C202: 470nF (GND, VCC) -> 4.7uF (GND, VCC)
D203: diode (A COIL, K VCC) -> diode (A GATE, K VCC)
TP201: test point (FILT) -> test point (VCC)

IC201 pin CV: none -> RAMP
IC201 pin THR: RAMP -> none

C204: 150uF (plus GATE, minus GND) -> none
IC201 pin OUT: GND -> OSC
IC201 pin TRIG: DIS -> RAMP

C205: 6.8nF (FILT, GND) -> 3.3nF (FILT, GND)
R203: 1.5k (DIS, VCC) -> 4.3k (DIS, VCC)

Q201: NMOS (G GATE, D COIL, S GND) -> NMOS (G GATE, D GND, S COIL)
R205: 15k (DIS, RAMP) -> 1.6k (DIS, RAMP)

==

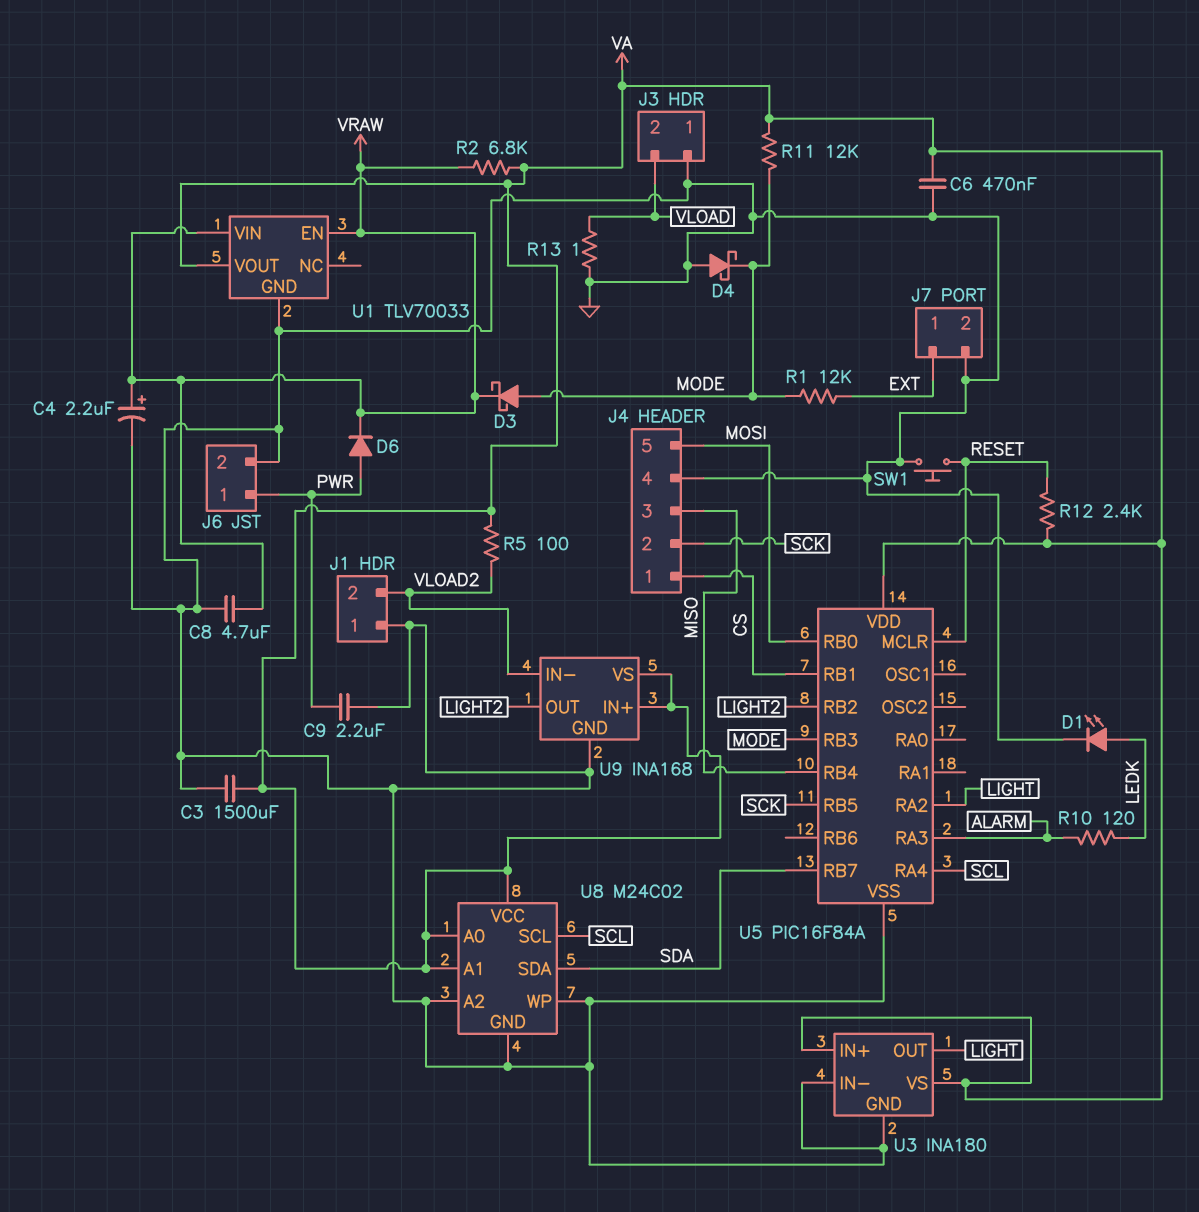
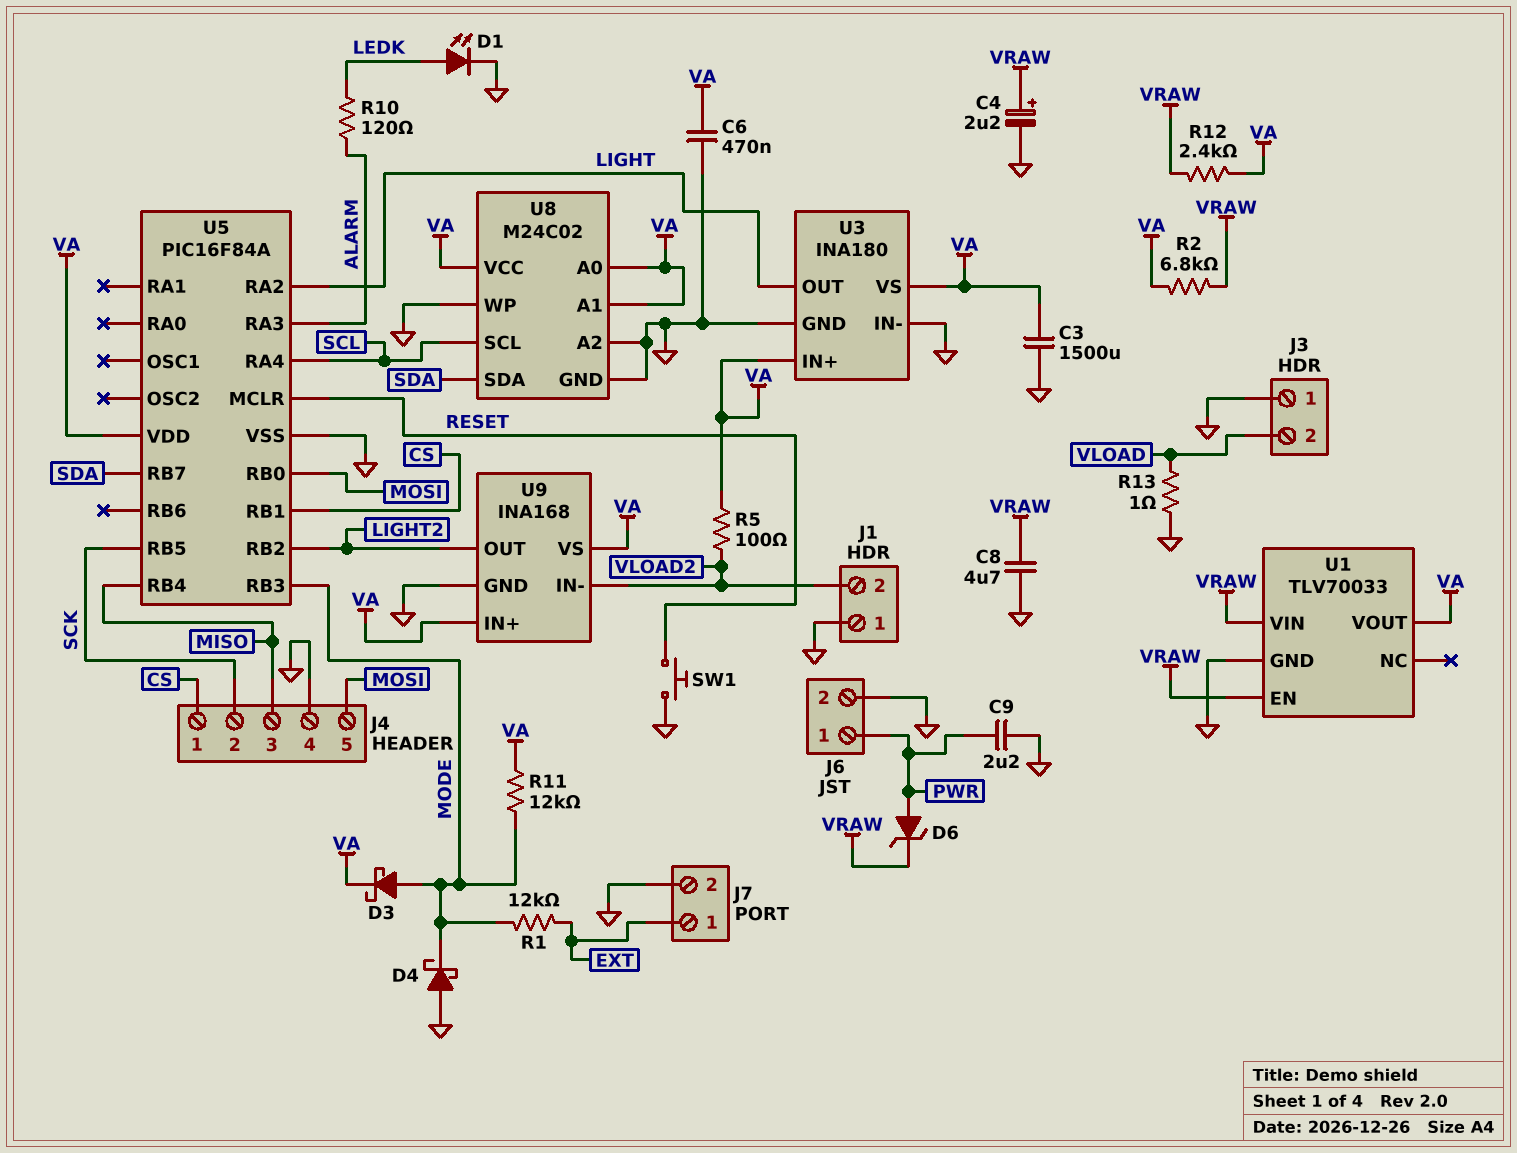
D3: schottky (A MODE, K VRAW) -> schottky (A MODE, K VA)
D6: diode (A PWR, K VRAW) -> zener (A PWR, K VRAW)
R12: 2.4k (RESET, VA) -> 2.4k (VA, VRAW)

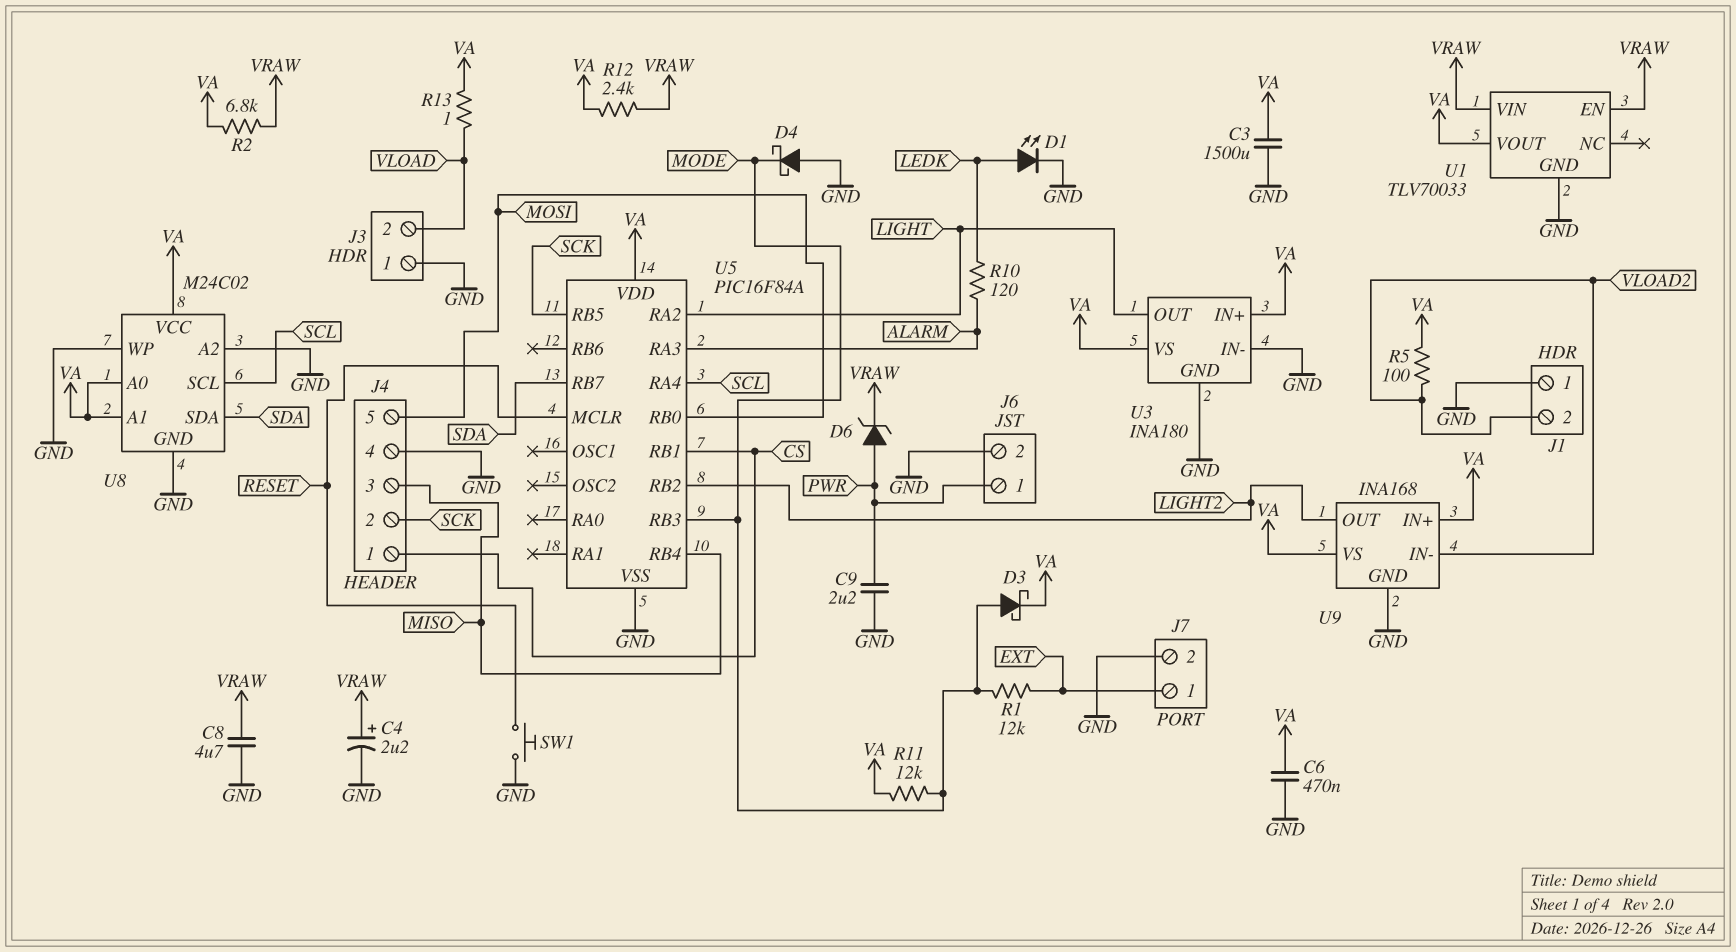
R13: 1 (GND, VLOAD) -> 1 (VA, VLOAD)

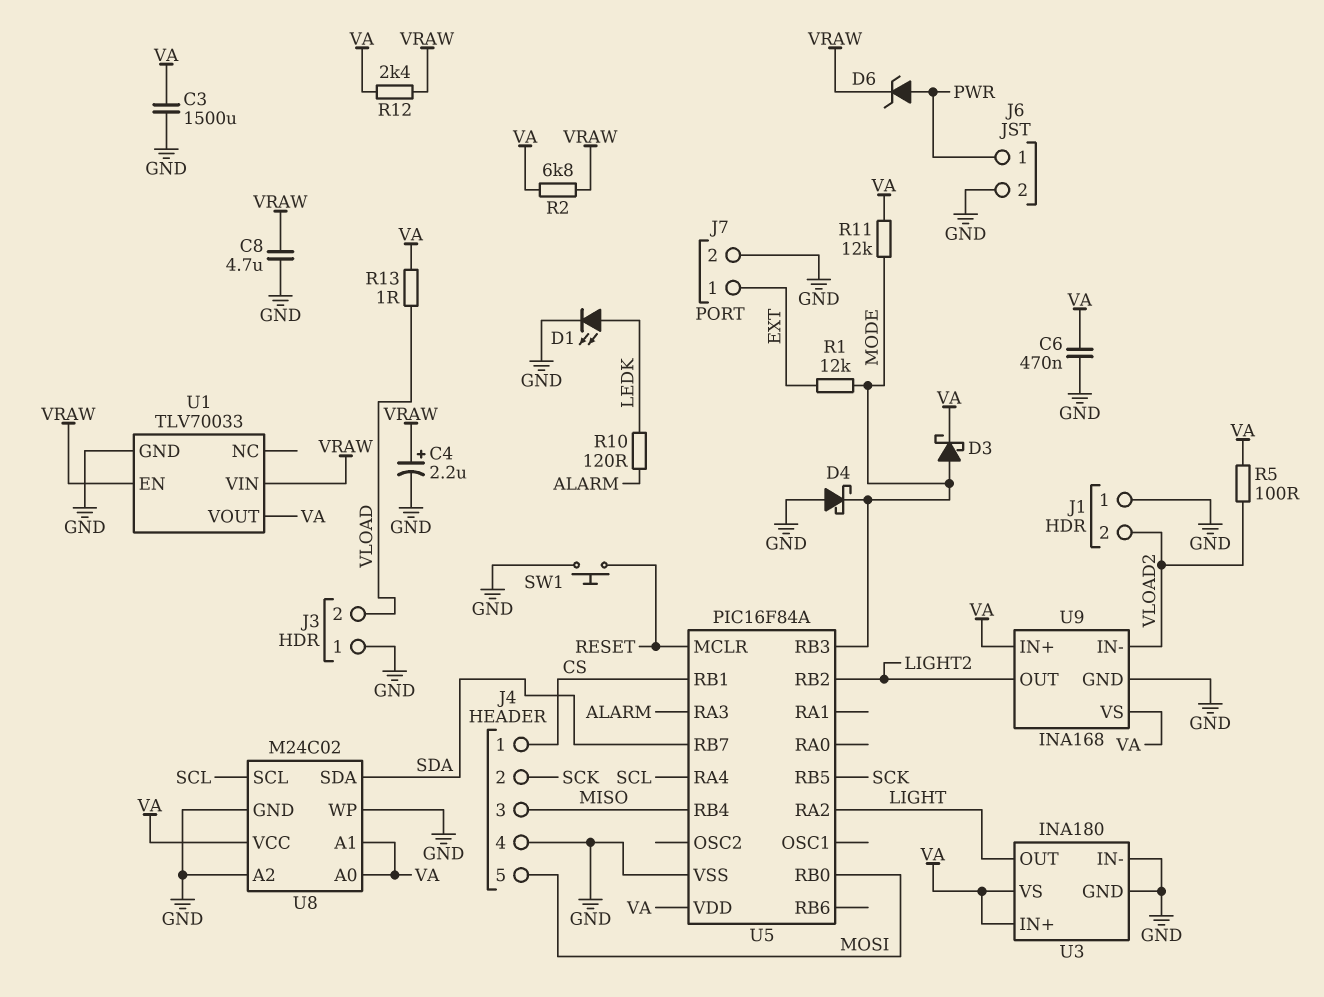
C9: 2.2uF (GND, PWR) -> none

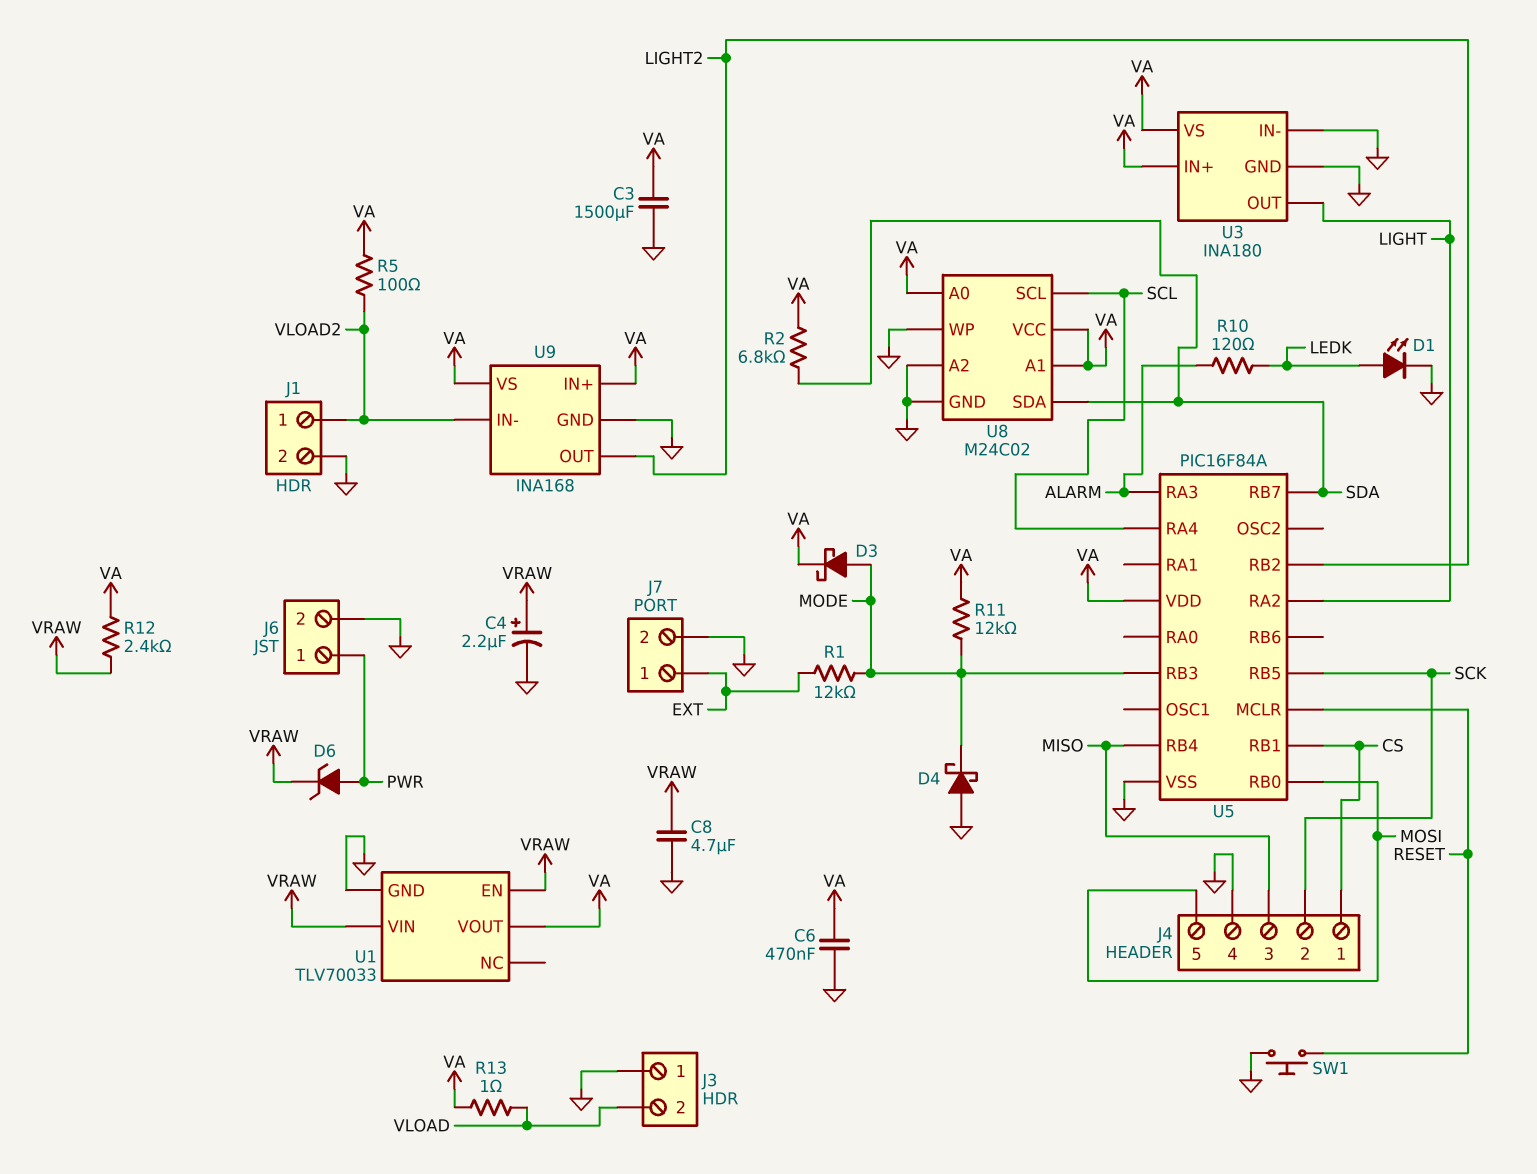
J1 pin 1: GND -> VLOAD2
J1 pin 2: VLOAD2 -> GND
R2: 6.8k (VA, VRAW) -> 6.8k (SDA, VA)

**Aim of the task**
Could you set down, exactly as written, the lines above between the one holding "Q201: NMOS (G" and the one holding "R205: 15k (DIS, RAMP) -> 1.6k (DIS, RAMP)", inclusive, and nothing more?

**Exercise result**
Q201: NMOS (G GATE, D COIL, S GND) -> NMOS (G GATE, D GND, S COIL)
R205: 15k (DIS, RAMP) -> 1.6k (DIS, RAMP)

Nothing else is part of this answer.